Instructions to follow: Please transcribe all of the entries exactly, leaving out any images.

Provided entries:
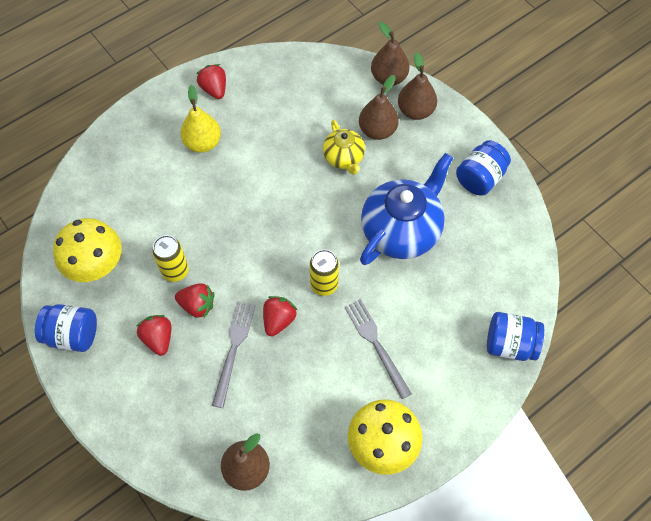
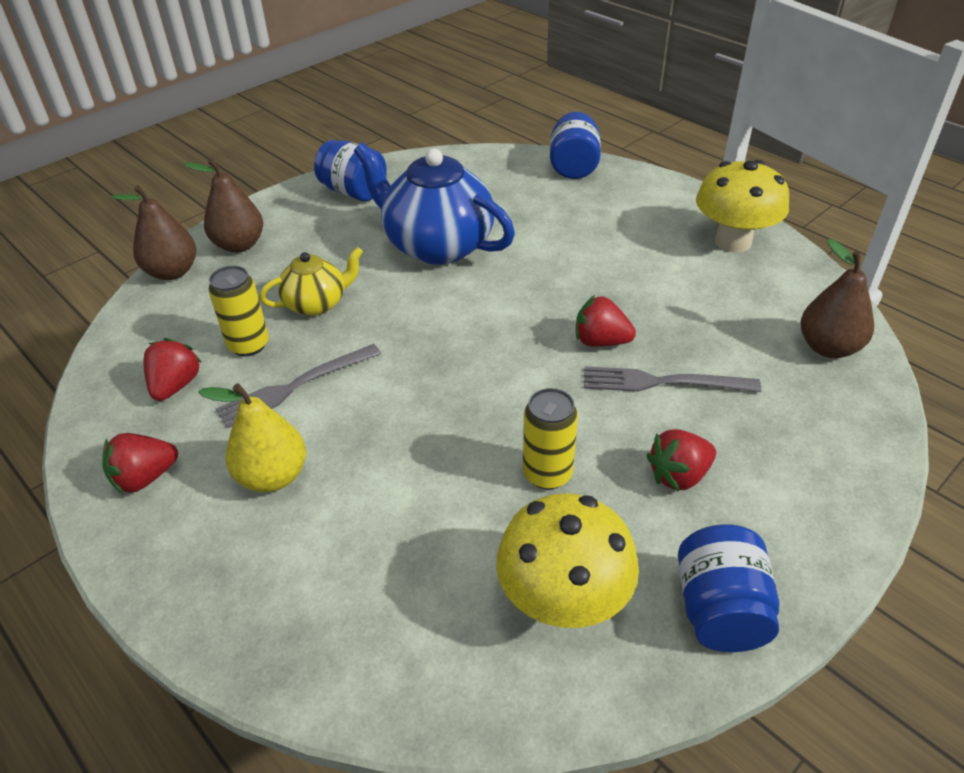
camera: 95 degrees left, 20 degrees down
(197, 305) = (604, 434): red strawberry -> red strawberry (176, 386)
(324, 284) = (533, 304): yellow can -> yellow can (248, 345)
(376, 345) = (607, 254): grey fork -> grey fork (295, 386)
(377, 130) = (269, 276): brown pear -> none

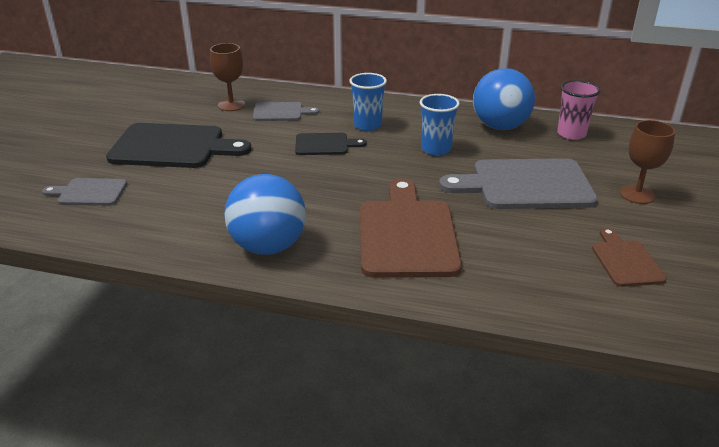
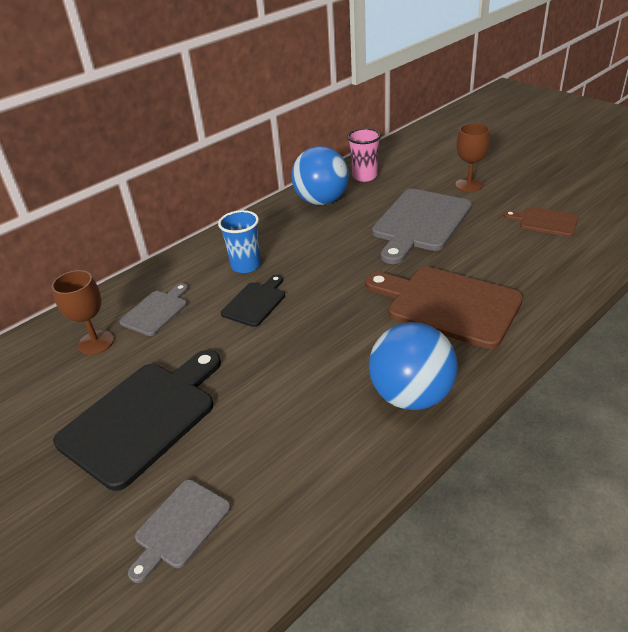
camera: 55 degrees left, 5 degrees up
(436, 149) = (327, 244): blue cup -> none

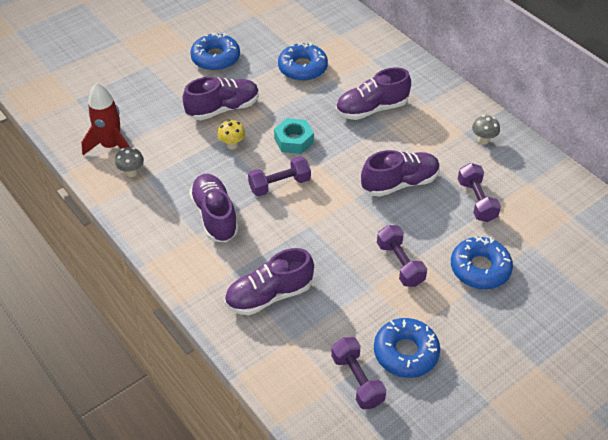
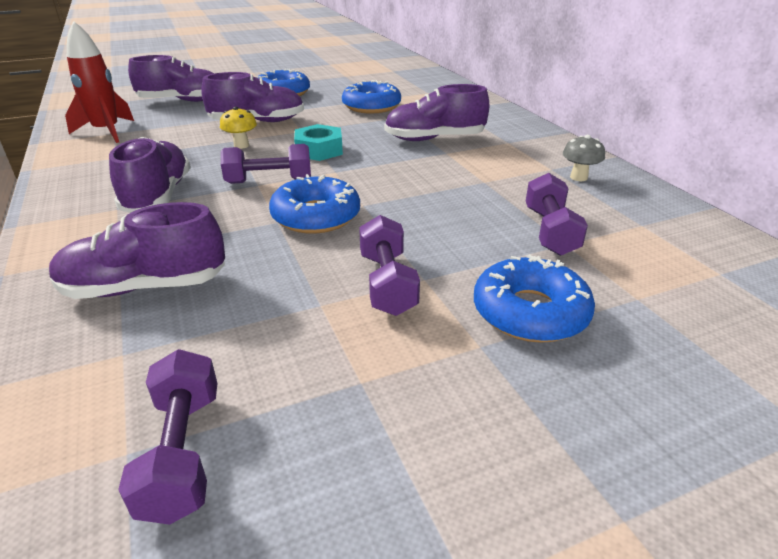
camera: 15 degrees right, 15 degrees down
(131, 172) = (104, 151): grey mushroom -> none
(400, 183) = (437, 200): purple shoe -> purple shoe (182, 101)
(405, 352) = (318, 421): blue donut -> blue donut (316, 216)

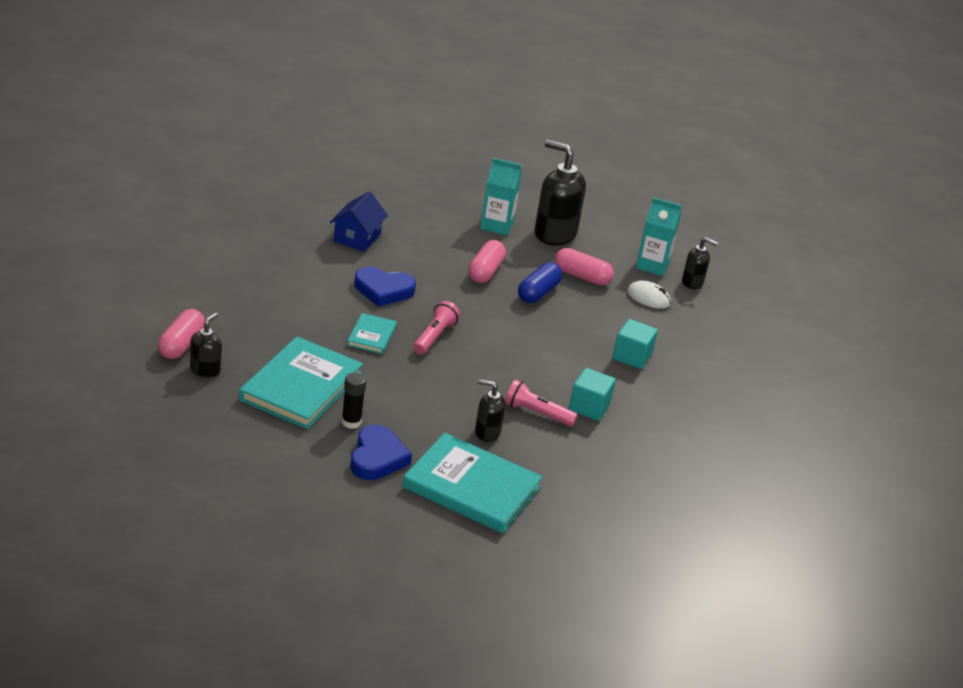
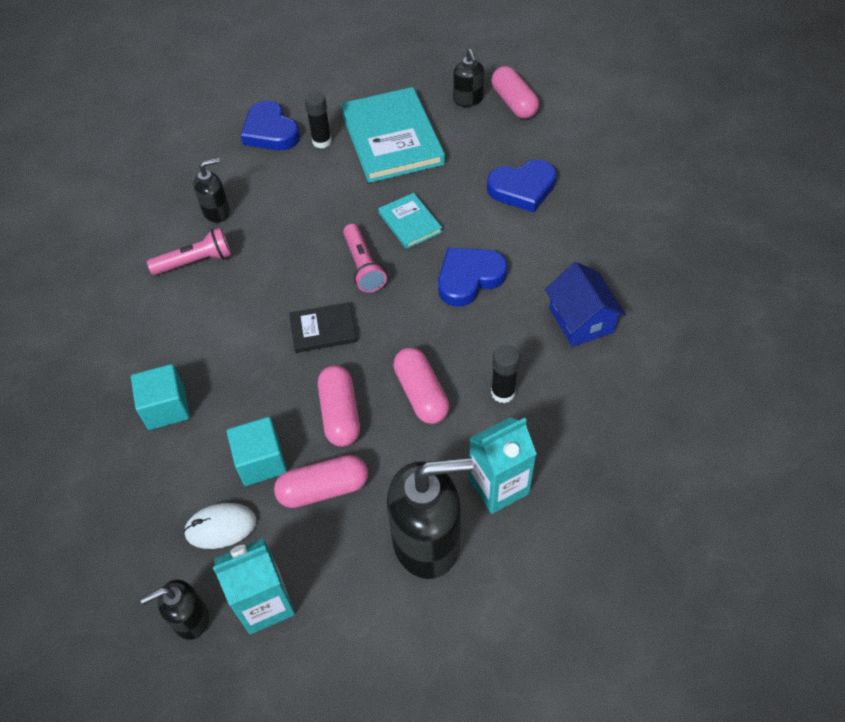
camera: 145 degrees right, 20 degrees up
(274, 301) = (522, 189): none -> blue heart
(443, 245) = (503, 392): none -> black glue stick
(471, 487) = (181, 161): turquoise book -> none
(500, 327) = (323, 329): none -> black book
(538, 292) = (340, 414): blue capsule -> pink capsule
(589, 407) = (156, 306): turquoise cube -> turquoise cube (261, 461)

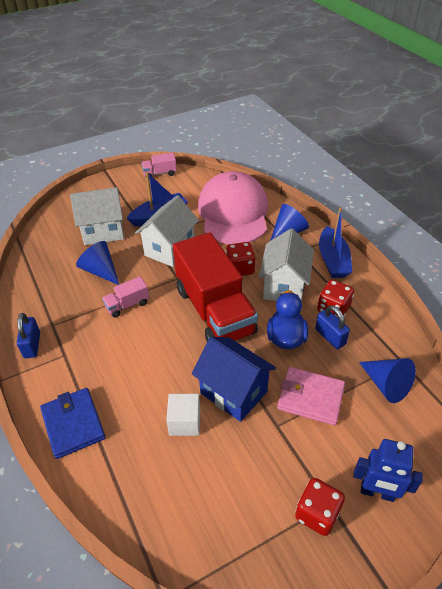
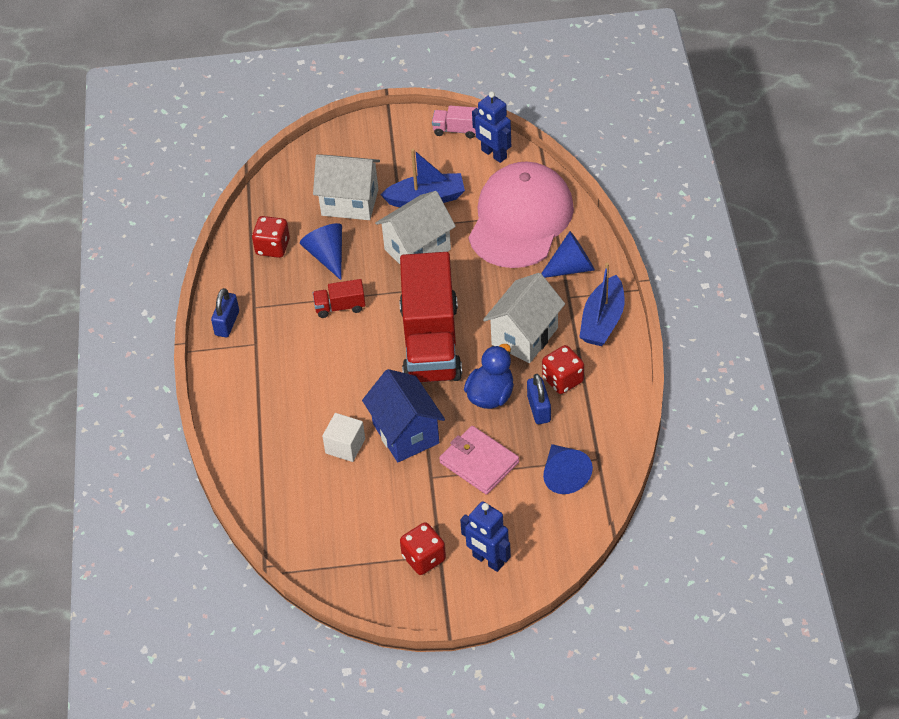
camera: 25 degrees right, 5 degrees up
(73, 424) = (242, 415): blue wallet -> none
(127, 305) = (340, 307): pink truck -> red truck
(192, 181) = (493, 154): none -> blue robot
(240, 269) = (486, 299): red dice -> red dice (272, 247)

Task response:
camera: 95 degrees left, 20 degrees down
(197, 305) = (604, 434): red strawberry -> red strawberry (176, 386)
(324, 284) = (533, 304): yellow can -> yellow can (248, 345)
(376, 345) = (607, 254): grey fork -> grey fork (295, 386)
(377, 130) = (269, 276): brown pear -> none

camera: 55 degrees left, 5 degrees up
(436, 149) = (327, 244): blue cup -> none

camera: 15 degrees right, 15 degrees down
(131, 172) = (104, 151): grey mushroom -> none
(400, 183) = (437, 200): purple shoe -> purple shoe (182, 101)
(405, 352) = (318, 421): blue donut -> blue donut (316, 216)

camera: 145 degrees right, 20 degrees up
(274, 301) = (522, 189): none -> blue heart
(443, 245) = (503, 392): none -> black glue stick
(471, 487) = (181, 161): turquoise book -> none
(500, 327) = (323, 329): none -> black book
(538, 292) = (340, 414): blue capsule -> pink capsule
(589, 407) = (156, 306): turquoise cube -> turquoise cube (261, 461)

camera: 25 degrees right, 5 degrees up
(73, 424) = (242, 415): blue wallet -> none
(127, 305) = (340, 307): pink truck -> red truck
(192, 181) = (493, 154): none -> blue robot
(240, 269) = (486, 299): red dice -> red dice (272, 247)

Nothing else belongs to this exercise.